# PROBLEM
Transcribe the data below verbatim from the line with "blue tile C10:C12" to the line with "white brick F11:K11". Include both of those lines.
[[ DATA FOR REVIEW open ]]
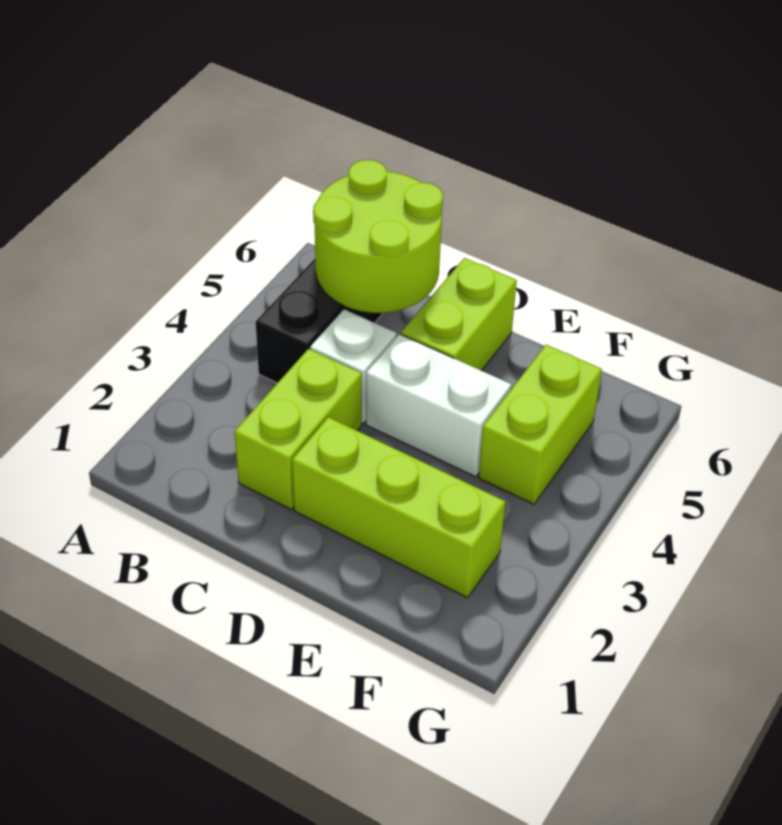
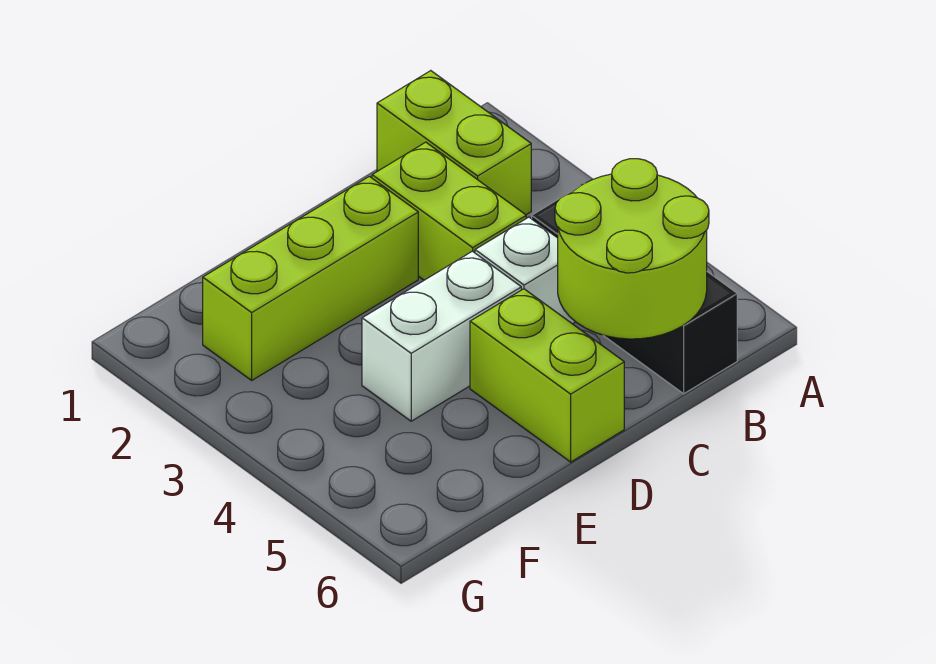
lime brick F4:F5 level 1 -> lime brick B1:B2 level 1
[[ DATA FOR REVIEW closed ]]
[[ DATA FOR REVIEW open ]]
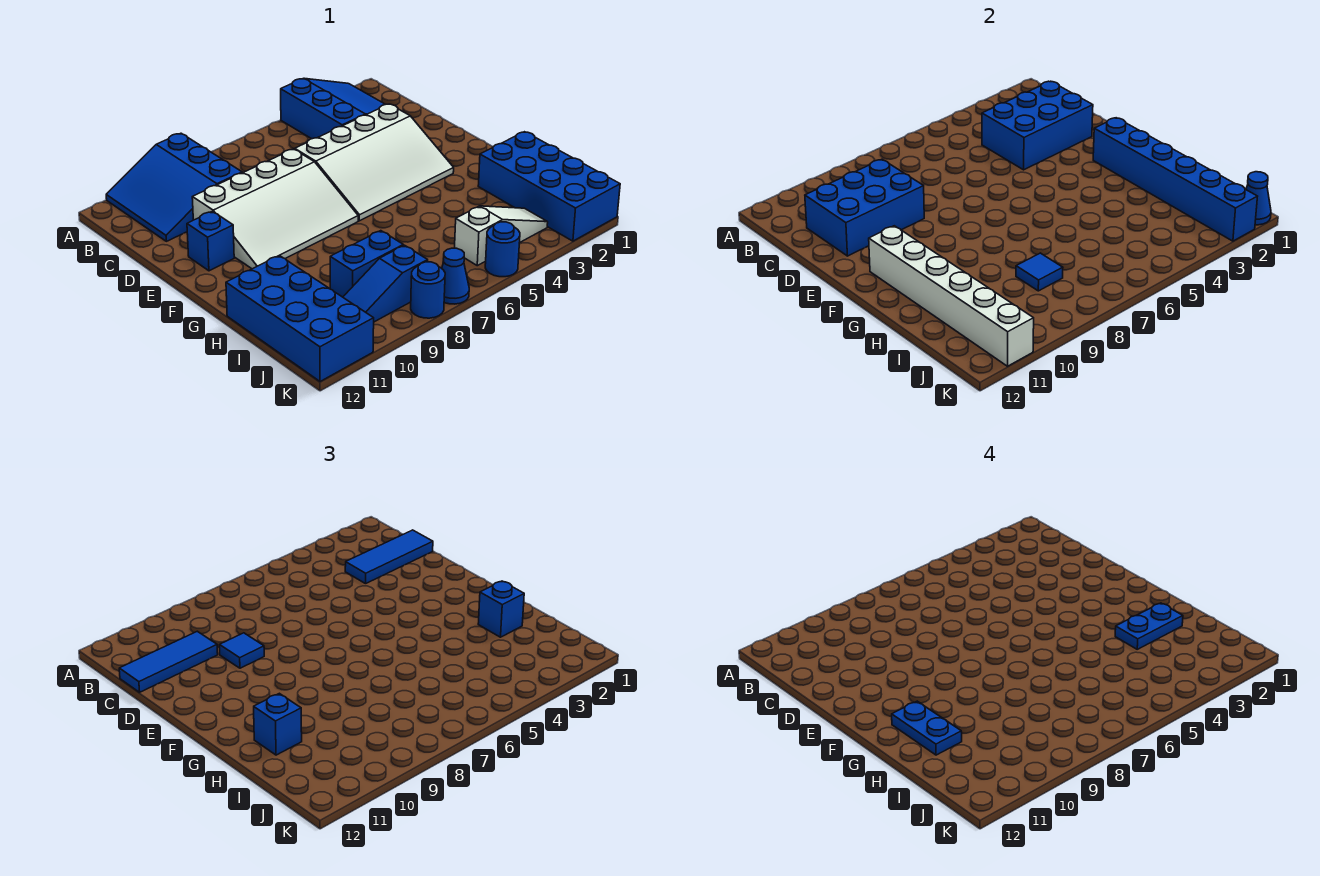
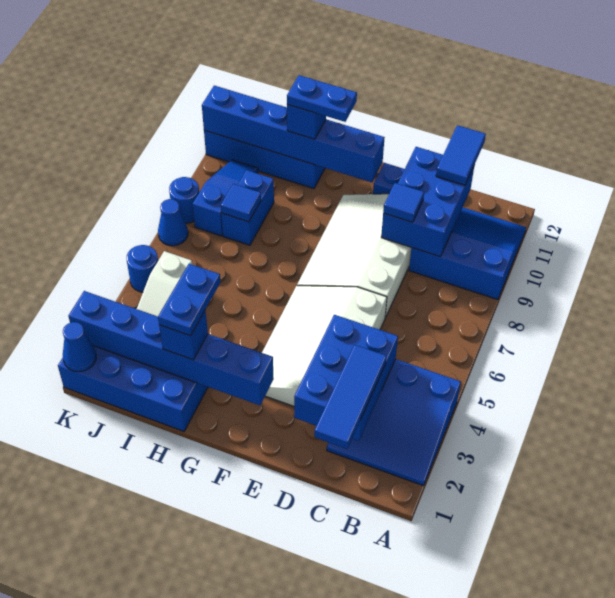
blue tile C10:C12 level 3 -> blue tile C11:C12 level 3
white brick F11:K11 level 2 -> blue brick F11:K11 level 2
[[ DATA FOR REVIEW closed ]]
# PROBLEM SOLUTION
blue tile C10:C12 level 3 -> blue tile C11:C12 level 3
white brick F11:K11 level 2 -> blue brick F11:K11 level 2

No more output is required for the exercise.